What the task requires
Return the listing below verbatim. Pictures do not belong in the copy.

###

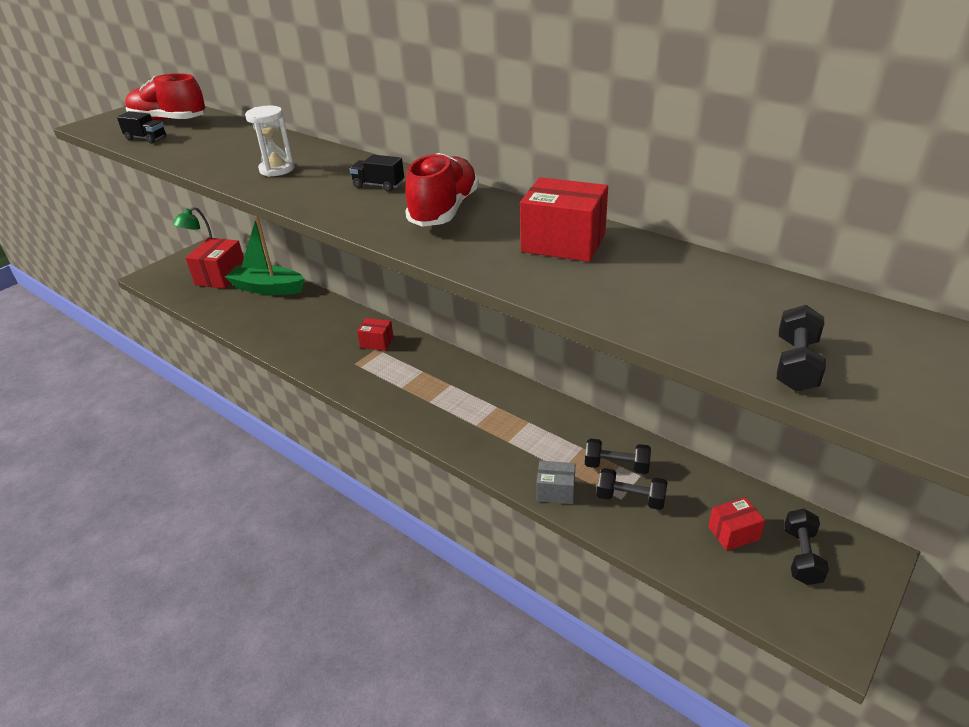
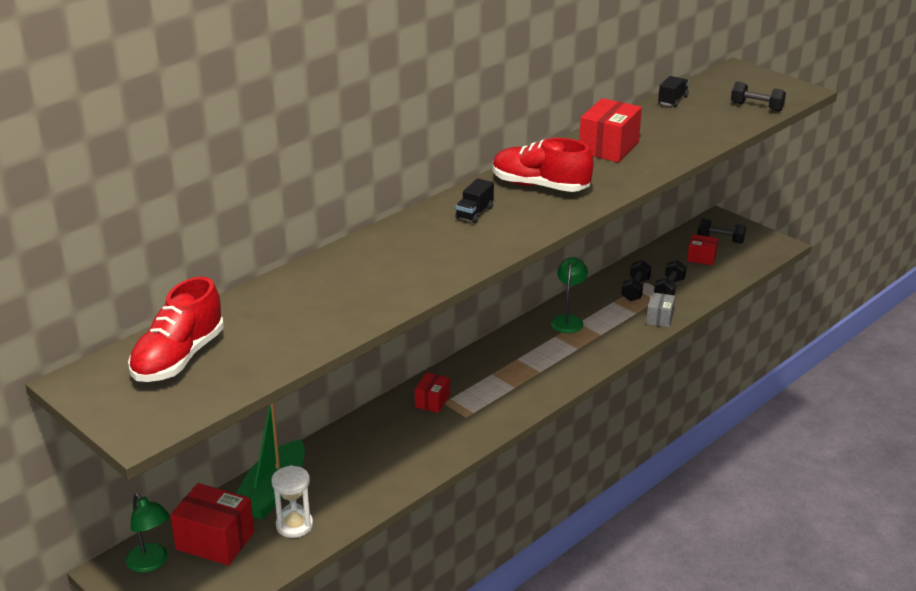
camera: 85 degrees left, 5 degrees down
(146, 138) = (244, 367): black truck -> black truck (672, 100)
(277, 169) = (407, 266): white hourglass -> white hourglass (294, 525)
(530, 414) = (568, 320): none -> green lamp
(733, 533) = (701, 258): red box -> red box turned 60 degrees counterclockwise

###

Solution below
camera: 85 degrees left, 5 degrees down
(146, 138) = (244, 367): black truck -> black truck (672, 100)
(277, 169) = (407, 266): white hourglass -> white hourglass (294, 525)
(530, 414) = (568, 320): none -> green lamp
(733, 533) = (701, 258): red box -> red box turned 60 degrees counterclockwise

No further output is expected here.